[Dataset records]
===============

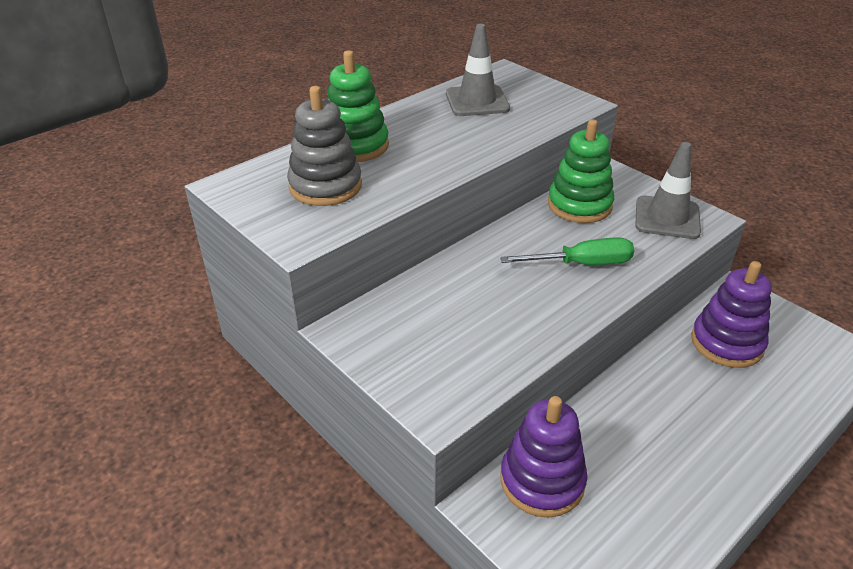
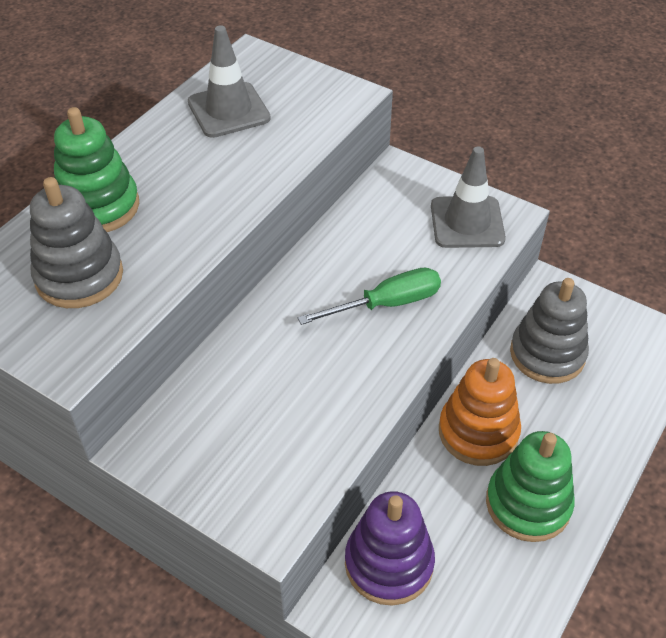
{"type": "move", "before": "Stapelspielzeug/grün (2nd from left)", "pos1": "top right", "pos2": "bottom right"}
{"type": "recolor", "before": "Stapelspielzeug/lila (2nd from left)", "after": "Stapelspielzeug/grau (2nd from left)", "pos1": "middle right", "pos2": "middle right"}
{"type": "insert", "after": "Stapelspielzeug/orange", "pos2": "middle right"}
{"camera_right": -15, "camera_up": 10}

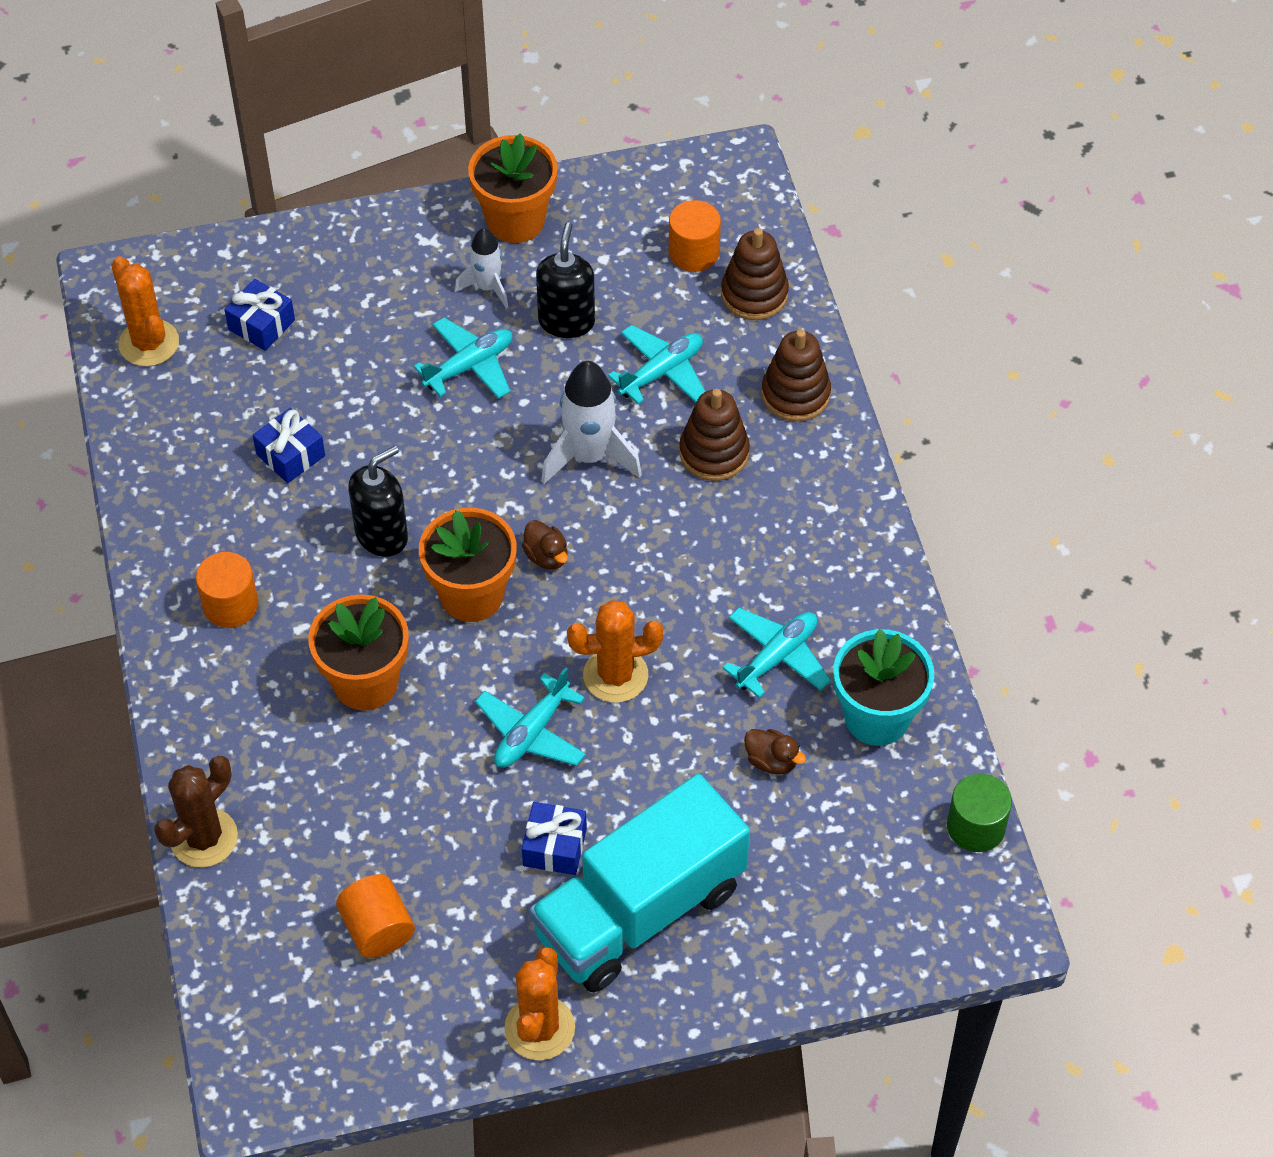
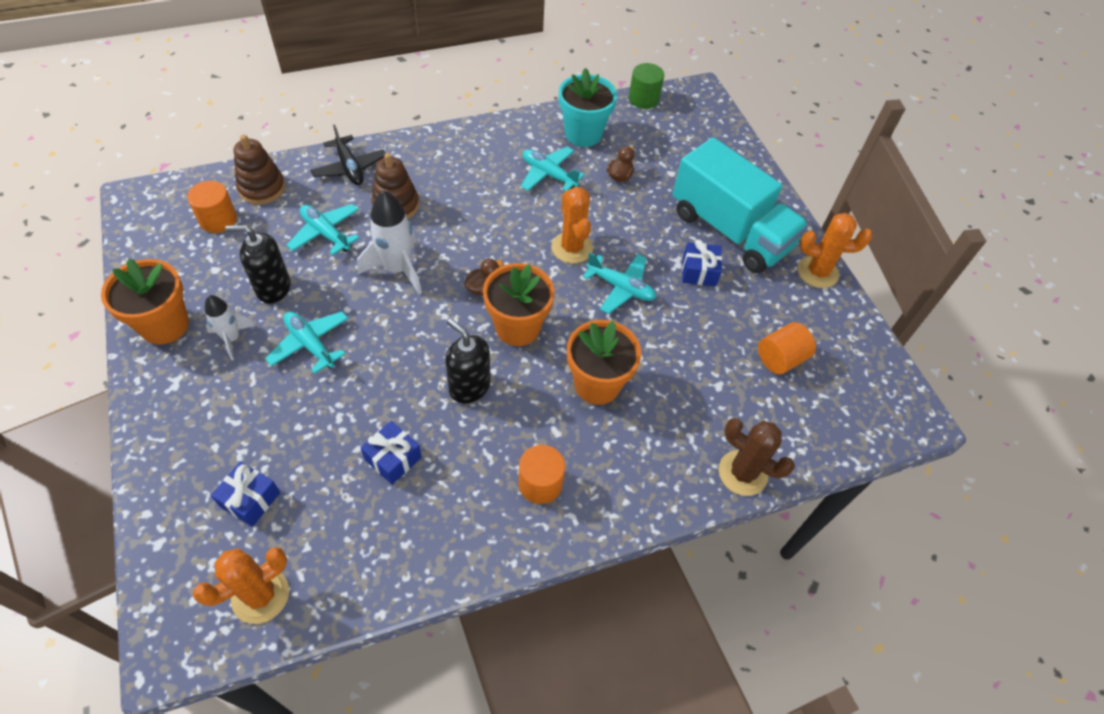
{"type": "replace", "before": "Stapelspielzeug/braun (3rd from left)", "after": "Flugzeug/schwarz", "pos1": "top centre", "pos2": "top left"}
{"camera_right": -100, "camera_up": 0}

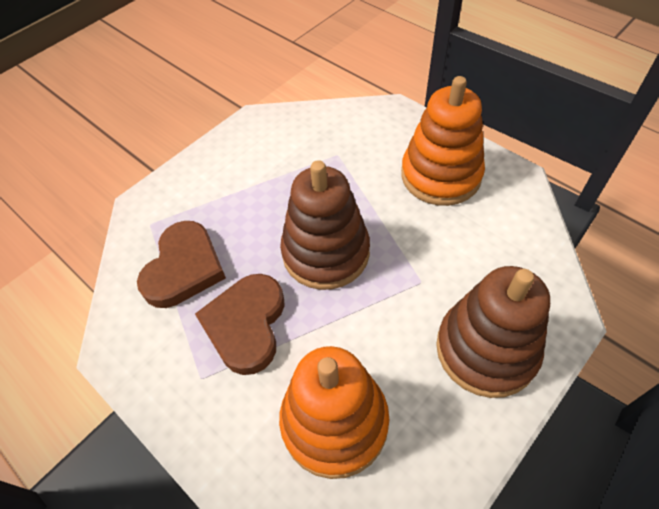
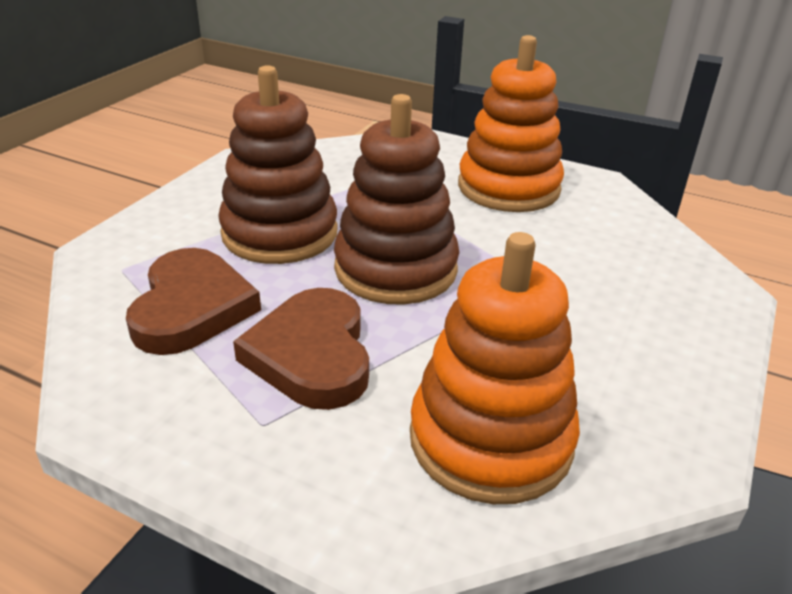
{"type": "move", "before": "Stapelspielzeug/braun (2nd from left in the first image)", "after": "Stapelspielzeug/braun (1st from left)", "pos1": "middle right", "pos2": "top centre"}
{"camera_right": -20, "camera_up": -20}

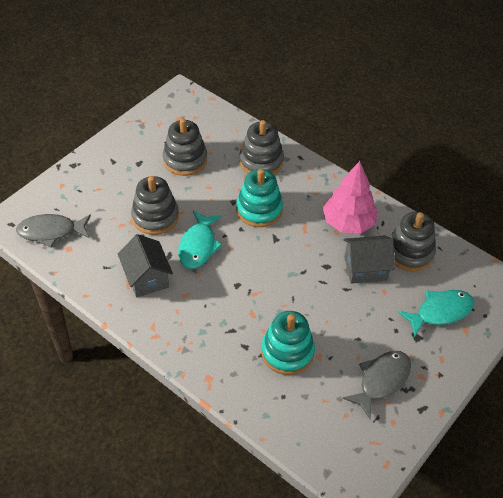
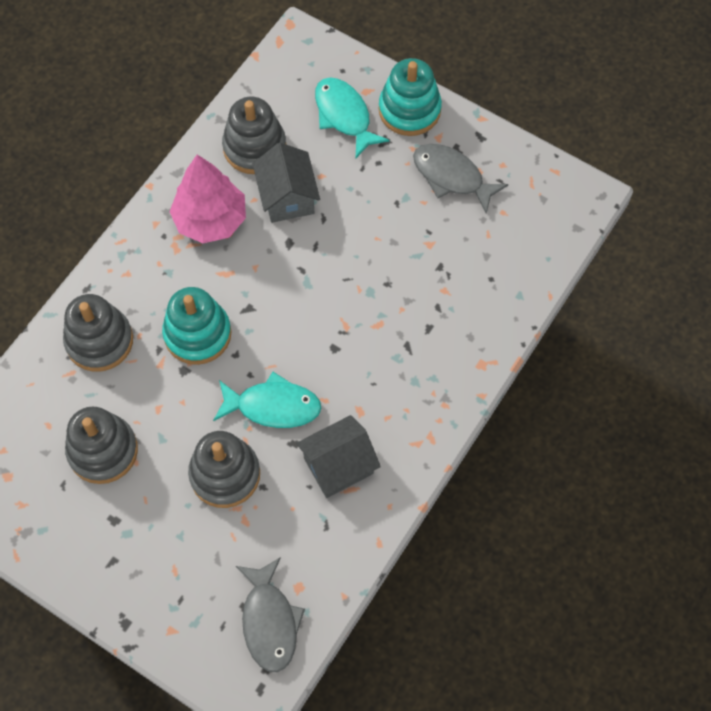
{"type": "move", "before": "Stapelspielzeug/türkis (2nd from left)", "pos1": "bottom centre", "pos2": "top centre"}
{"camera_right": -95, "camera_up": 15}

===============

▸ Work task: Reproduce the entries above word for word. Pictures stay out.

▸ Answer to this exercise:
{"type": "move", "before": "Stapelspielzeug/grün (2nd from left)", "pos1": "top right", "pos2": "bottom right"}
{"type": "recolor", "before": "Stapelspielzeug/lila (2nd from left)", "after": "Stapelspielzeug/grau (2nd from left)", "pos1": "middle right", "pos2": "middle right"}
{"type": "insert", "after": "Stapelspielzeug/orange", "pos2": "middle right"}
{"camera_right": -15, "camera_up": 10}

{"type": "replace", "before": "Stapelspielzeug/braun (3rd from left)", "after": "Flugzeug/schwarz", "pos1": "top centre", "pos2": "top left"}
{"camera_right": -100, "camera_up": 0}

{"type": "move", "before": "Stapelspielzeug/braun (2nd from left in the first image)", "after": "Stapelspielzeug/braun (1st from left)", "pos1": "middle right", "pos2": "top centre"}
{"camera_right": -20, "camera_up": -20}

{"type": "move", "before": "Stapelspielzeug/türkis (2nd from left)", "pos1": "bottom centre", "pos2": "top centre"}
{"camera_right": -95, "camera_up": 15}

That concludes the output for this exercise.